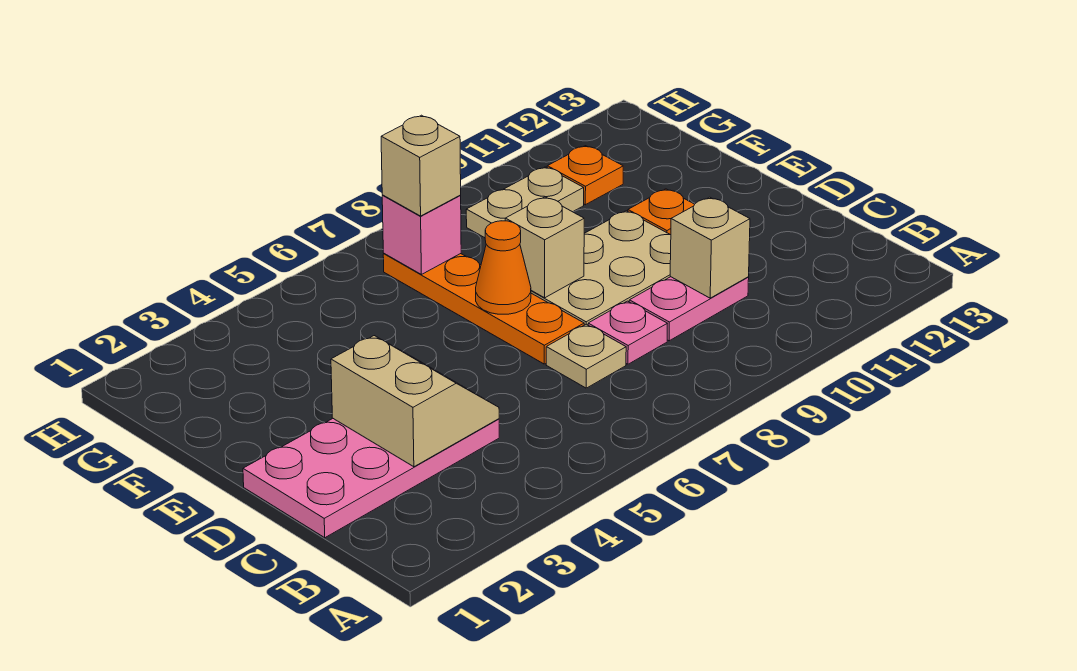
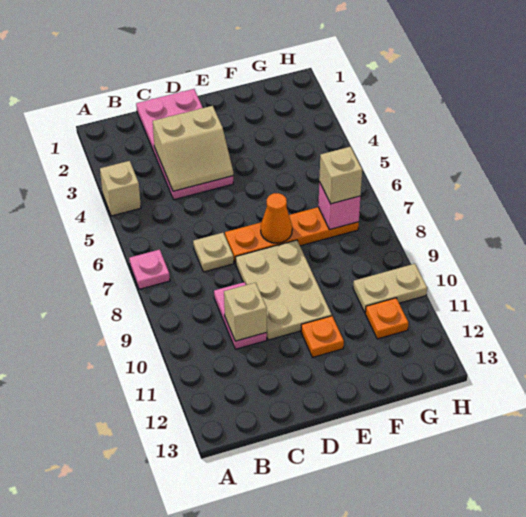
pink plate C8 level 1 -> pink plate A7 level 1
tan brick E8 level 2 -> tan brick A4 level 1
tan plate G9:G10 level 1 -> tan plate G10:H10 level 1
──────────────────────────────
**INSTRUCTIONS TO FOLLOW**:
What is needed here is an exact repetition of the listing above, pictures excluded.

**RESPONSE FOR THIS EXERCISE**:
pink plate C8 level 1 -> pink plate A7 level 1
tan brick E8 level 2 -> tan brick A4 level 1
tan plate G9:G10 level 1 -> tan plate G10:H10 level 1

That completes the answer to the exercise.